• Action item: Each line holding the word "yellow" must appear in the answer, copied from the entries.

Data records Start Marker

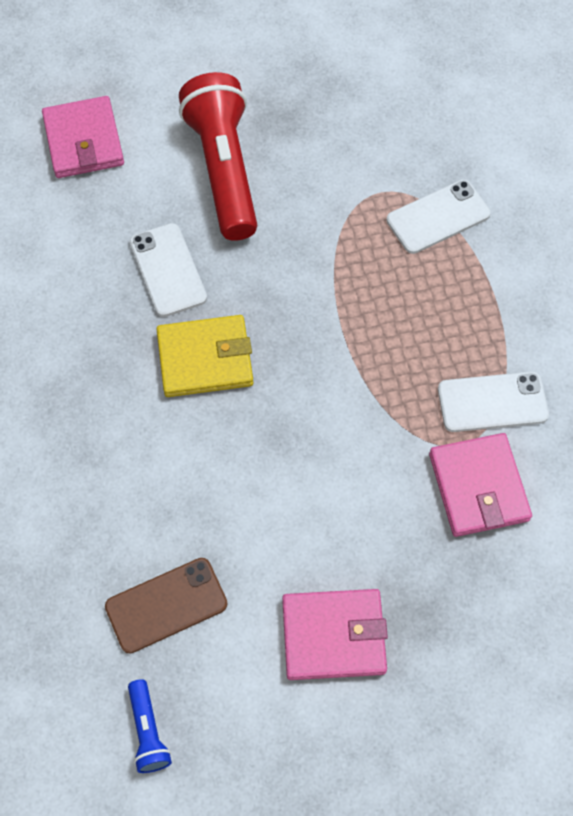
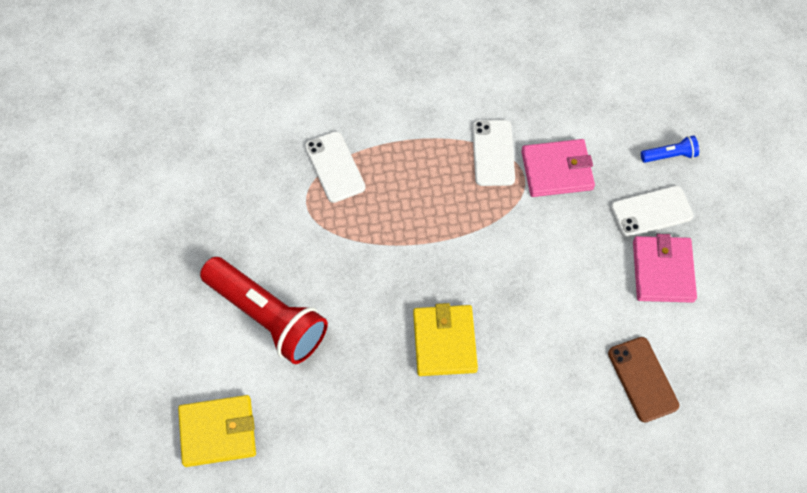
camera: 85 degrees left, 0 degrees up
(83, 141) = (218, 432): pink wallet -> yellow wallet
(148, 731) = (733, 395): blue flashlight -> blue flashlight (669, 155)
(168, 270) = (360, 366): white phone -> white phone (651, 212)
(224, 170) = (267, 317): red flashlight -> red flashlight turned 135 degrees counterclockwise

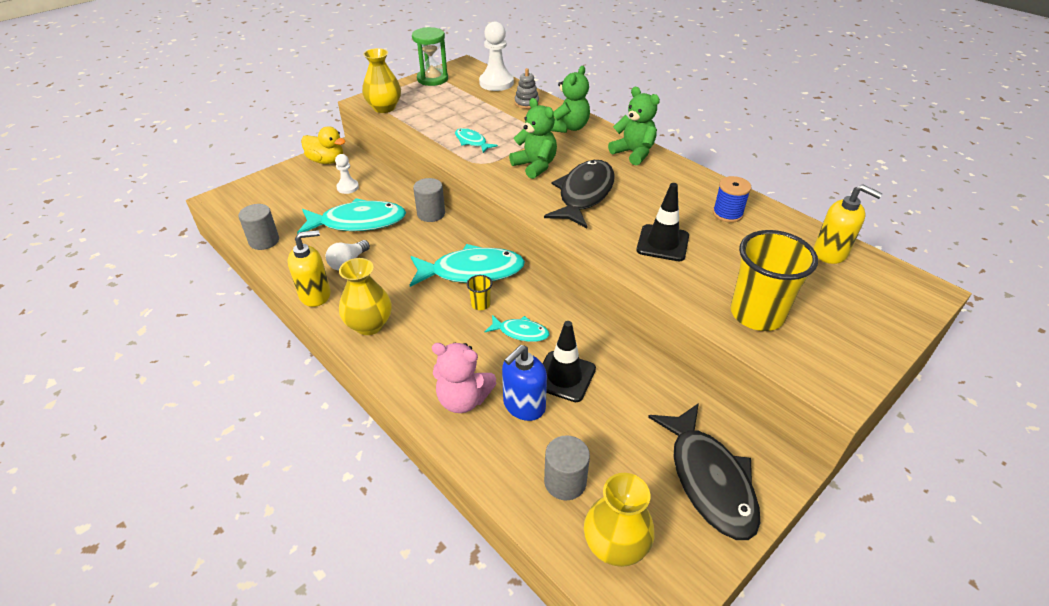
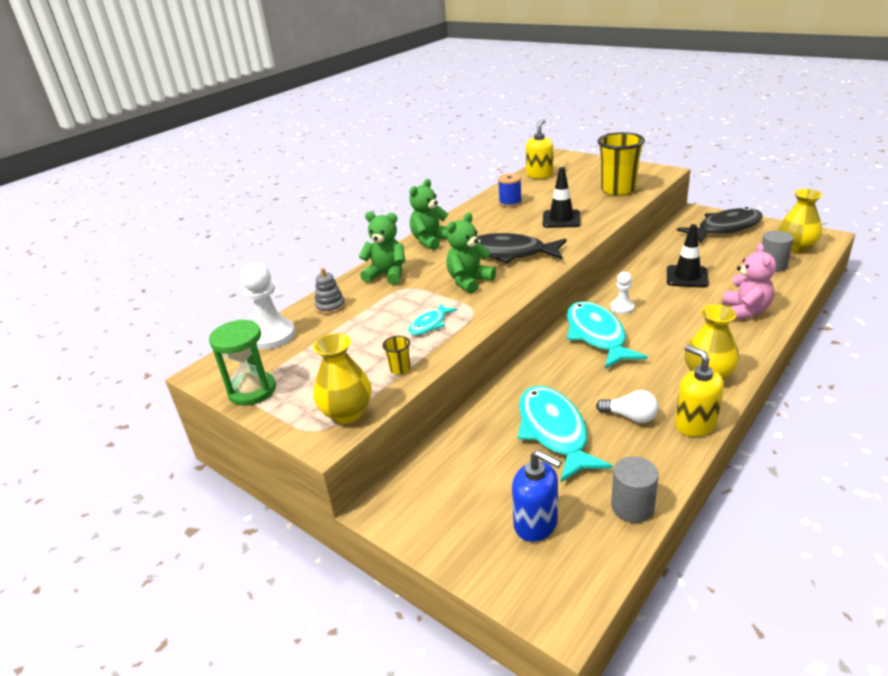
camera: 95 degrees left, 10 degrees down
(326, 161) = (416, 513): yellow duck -> none
(348, 187) = (481, 465): white pawn -> white pawn (622, 308)
(431, 214) = (515, 380): grey cylinder -> none
(480, 304) = (637, 323): yellow cup -> yellow cup (400, 369)
(520, 332) = (656, 299): turquoise fish -> none
(524, 405) = (727, 287): blue soap dispenser -> blue soap dispenser (536, 524)

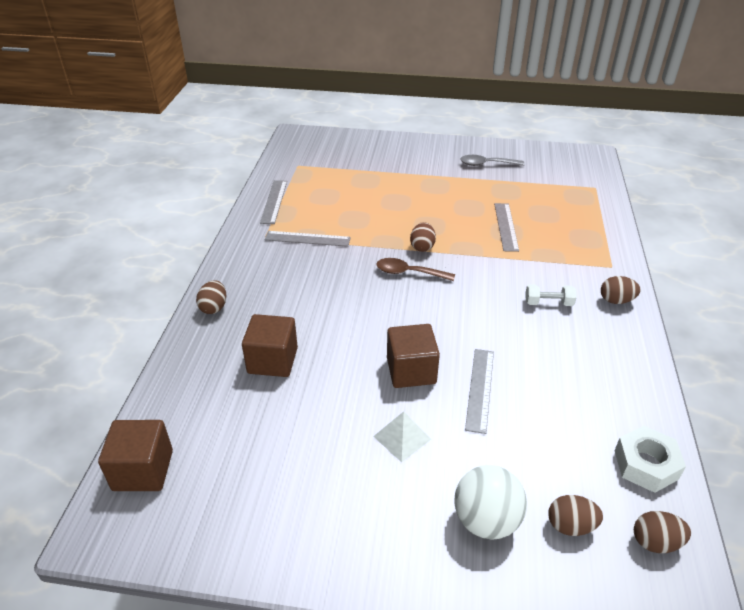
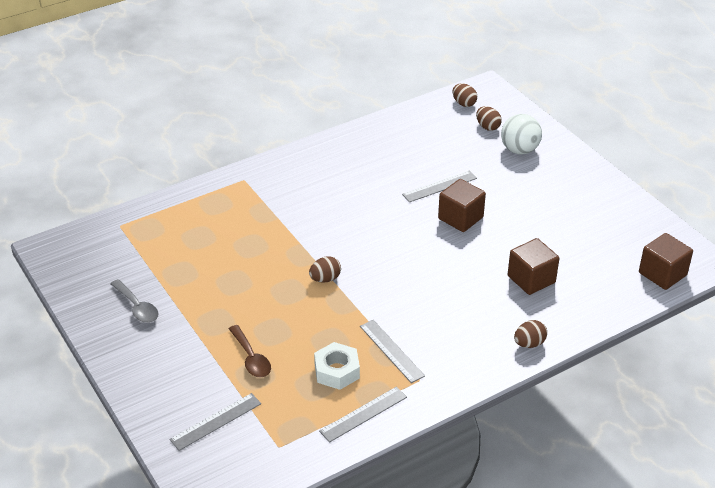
camera: 130 degrees left, 0 degrees up
(402, 437) = (511, 197): white pyramid -> none
(409, 273) = (367, 269): brown spoon -> brown spoon (251, 358)
(506, 226) = (243, 249): grey ruler -> grey ruler (216, 421)
(548, 303) = (323, 191): white dumbbell -> none
(616, 300) = (285, 166): brown egg -> none
(646, 464) = (420, 117): white nut -> white nut (337, 371)

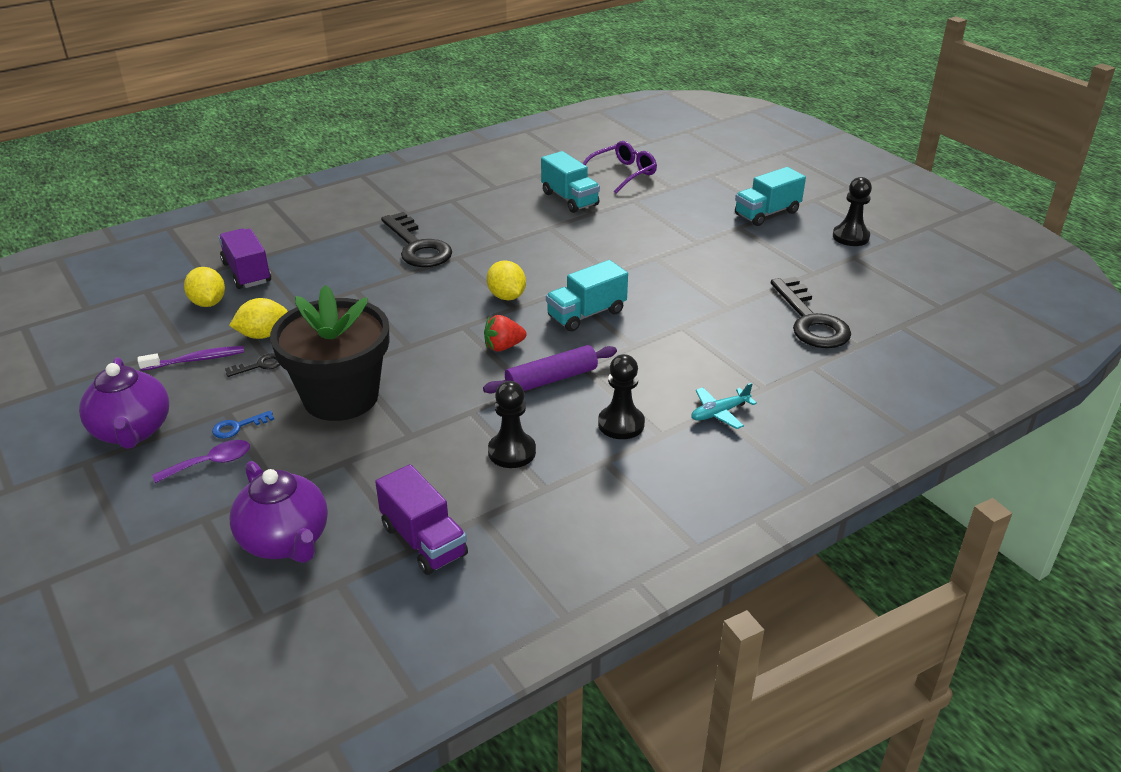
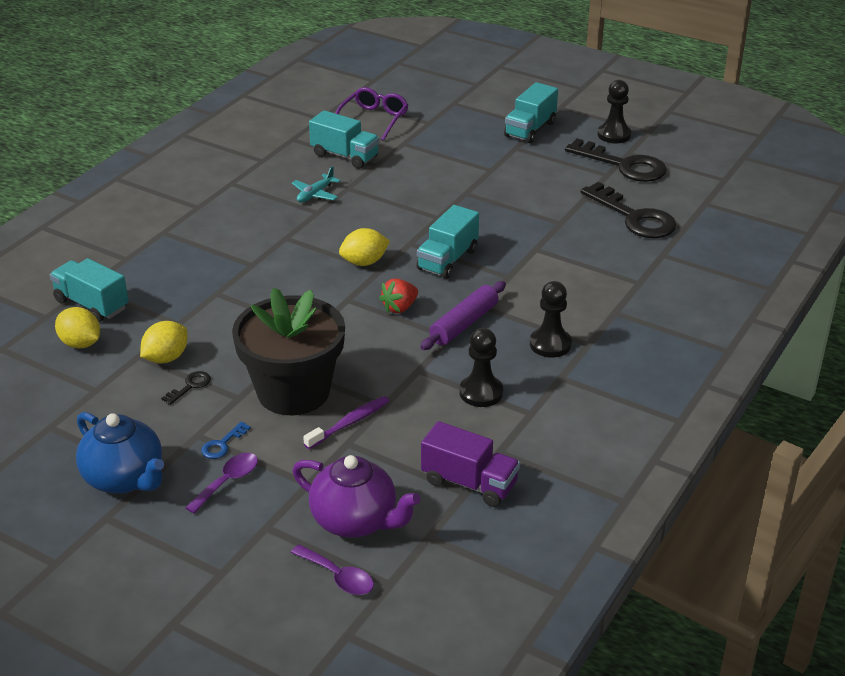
camera: 25 degrees left, 0 degrees up
(132, 431) = (125, 478): purple teapot -> blue teapot
(196, 360) = (122, 399): purple toothbrush -> purple toothbrush (349, 423)
(221, 593) = (338, 577): none -> purple spoon
(247, 273) = (92, 304): purple truck -> turquoise truck
(418, 247) = (240, 237): black key -> black key (624, 165)
(507, 296) = (364, 262): yellow lemon -> yellow lemon turned 60 degrees counterclockwise
(719, 413) = (619, 313): turquoise plane -> turquoise plane (315, 194)

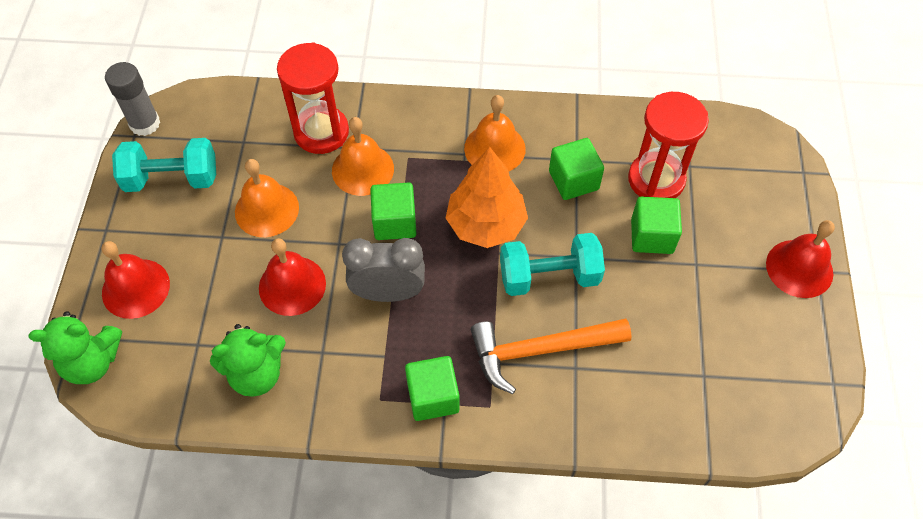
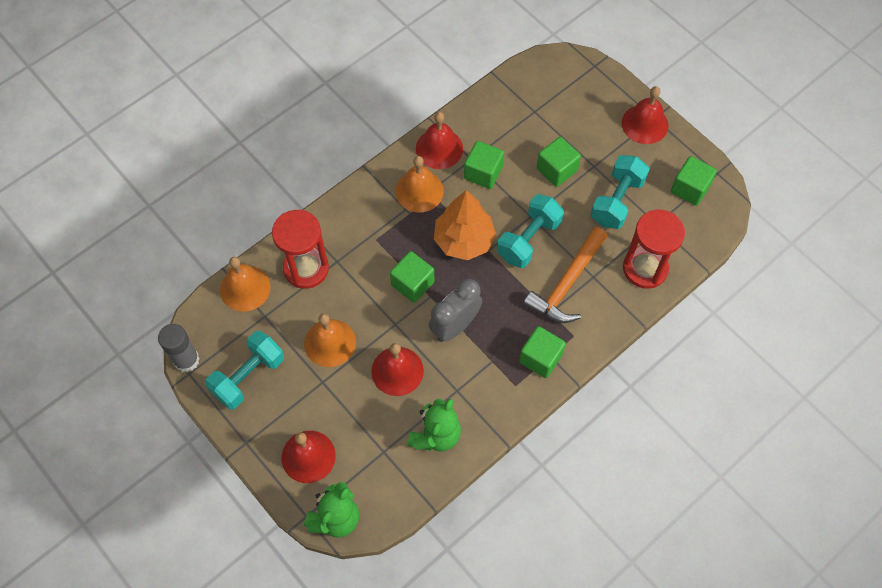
camera: 45 degrees left, 5 degrees up
(362, 169) = (358, 269): orange bell -> orange bell (245, 288)
(556, 127) = (439, 148): none -> red bell
(656, 179) = (525, 134): red hourglass -> red hourglass (645, 268)
(683, 317) = (617, 201): none -> turquoise dumbbell
(782, 373) = (690, 189): none -> green cube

Data records End Marker

• Reply:
(83, 141) = (218, 432): pink wallet -> yellow wallet
(326, 161) = (416, 513): yellow duck -> none
(480, 304) = (637, 323): yellow cup -> yellow cup (400, 369)
(507, 296) = (364, 262): yellow lemon -> yellow lemon turned 60 degrees counterclockwise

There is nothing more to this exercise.